▶ **What the exercise asks**
Give back an exact copy of the lines in the records below, from the line that has "grey spoon [389,301,474,390]" through the line that has "none -> brown dumbbell [219,89,288,126]", and nothing besides.

▶ **Materials provided**
# # # # # # #

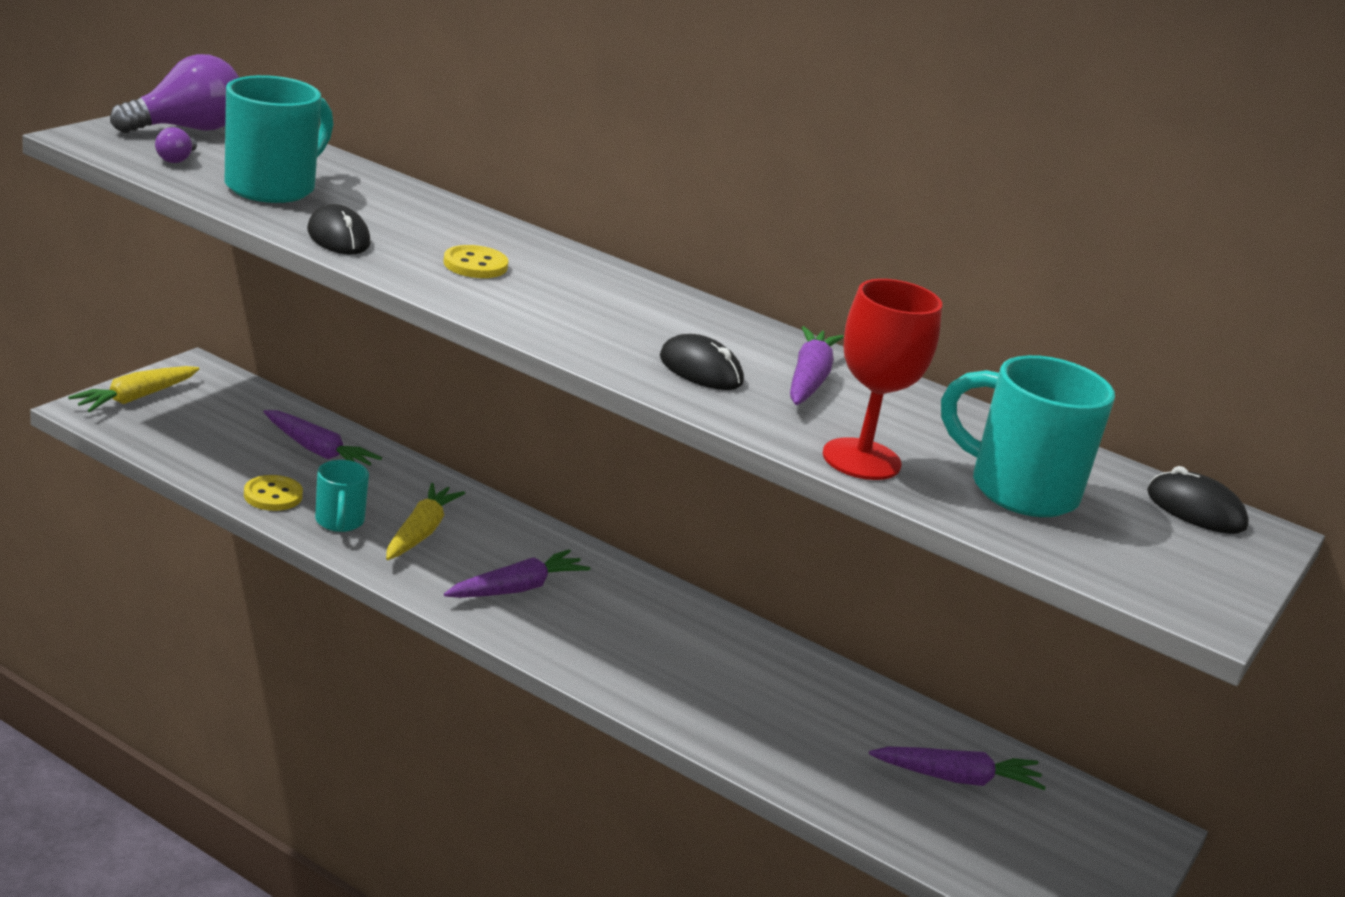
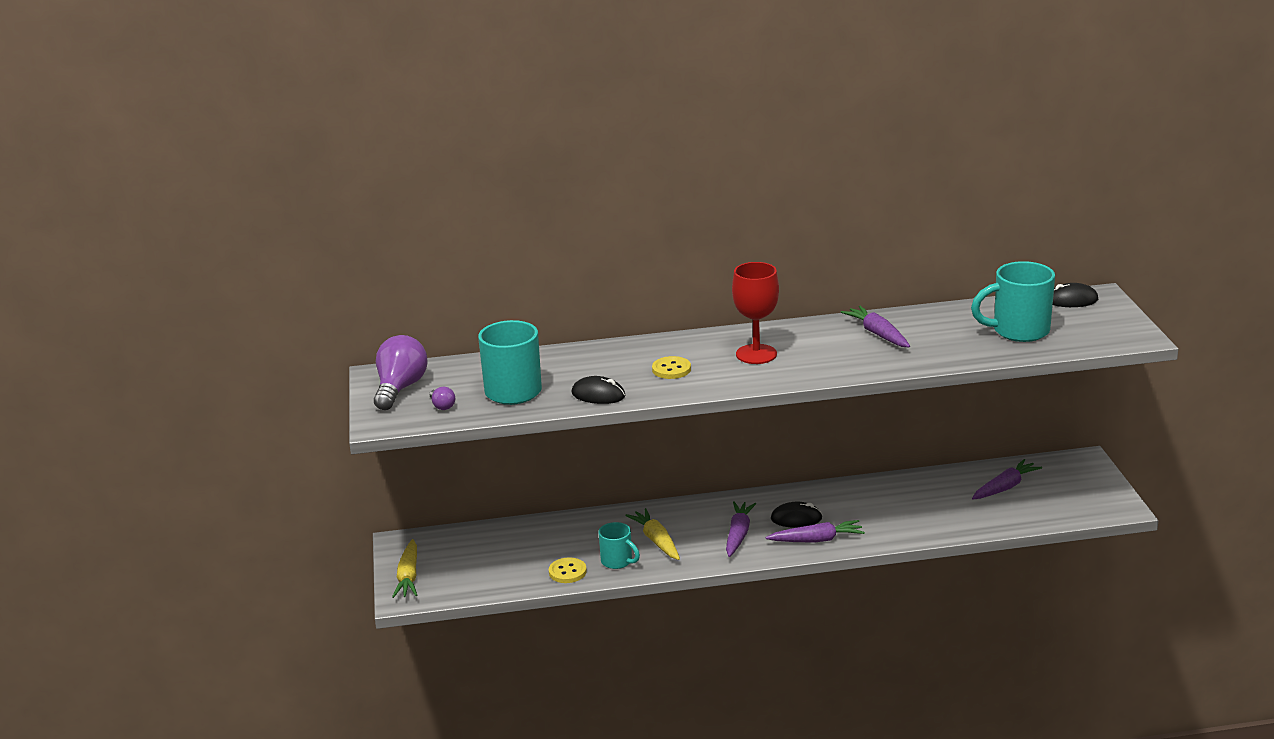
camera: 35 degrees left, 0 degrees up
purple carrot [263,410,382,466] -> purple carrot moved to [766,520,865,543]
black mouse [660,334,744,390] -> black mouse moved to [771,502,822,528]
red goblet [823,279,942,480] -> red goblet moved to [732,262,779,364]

# # # # # # #

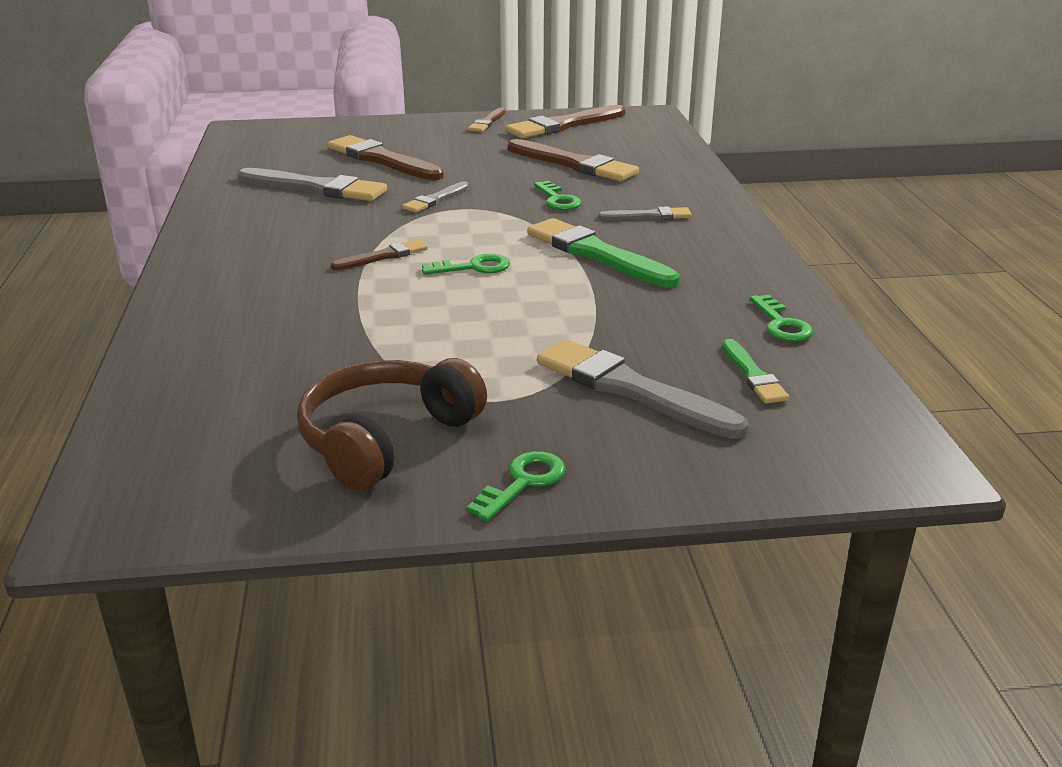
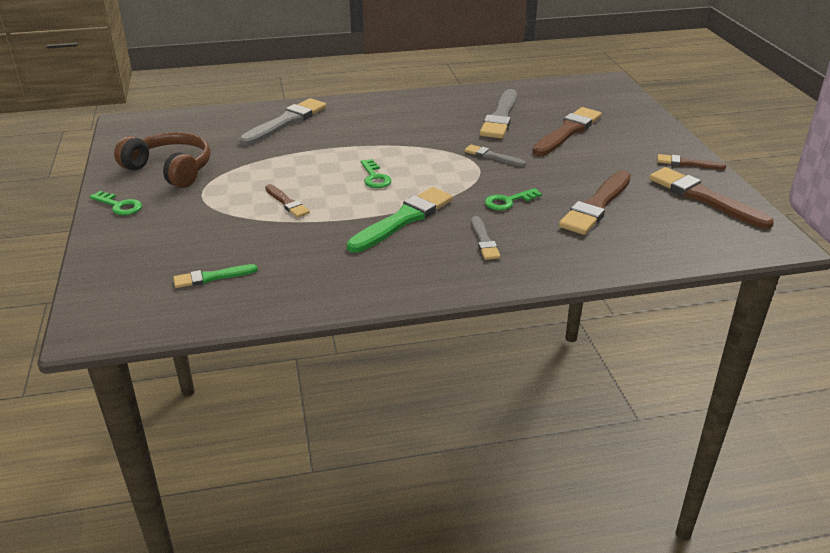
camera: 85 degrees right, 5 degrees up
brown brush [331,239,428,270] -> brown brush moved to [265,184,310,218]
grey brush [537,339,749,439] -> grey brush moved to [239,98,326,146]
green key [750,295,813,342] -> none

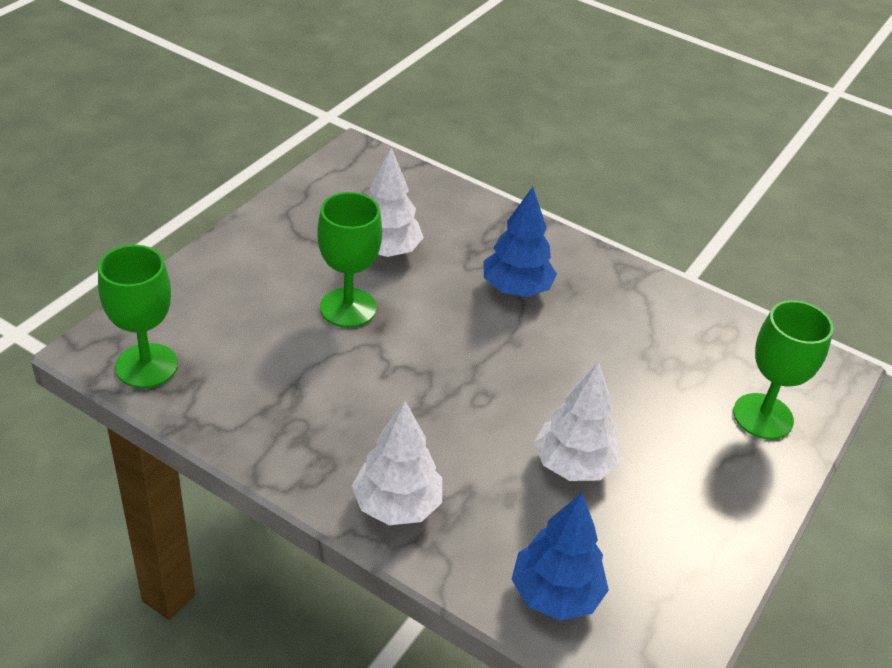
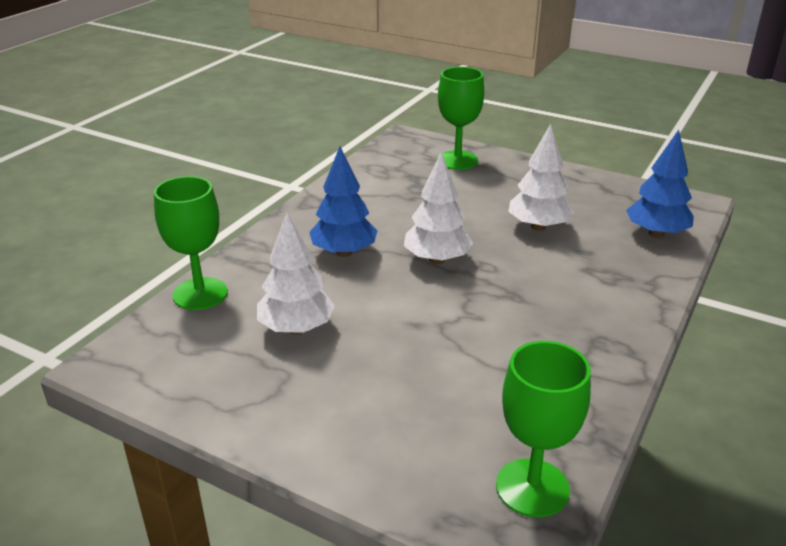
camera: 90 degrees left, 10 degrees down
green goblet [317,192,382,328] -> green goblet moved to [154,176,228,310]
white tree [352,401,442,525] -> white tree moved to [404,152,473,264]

# # # # # # #

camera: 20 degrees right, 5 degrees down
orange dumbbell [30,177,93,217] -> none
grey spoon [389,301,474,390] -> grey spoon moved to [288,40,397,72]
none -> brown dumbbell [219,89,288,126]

# # # # # # #

▶ **Completed exercise**
grey spoon [389,301,474,390] -> grey spoon moved to [288,40,397,72]
none -> brown dumbbell [219,89,288,126]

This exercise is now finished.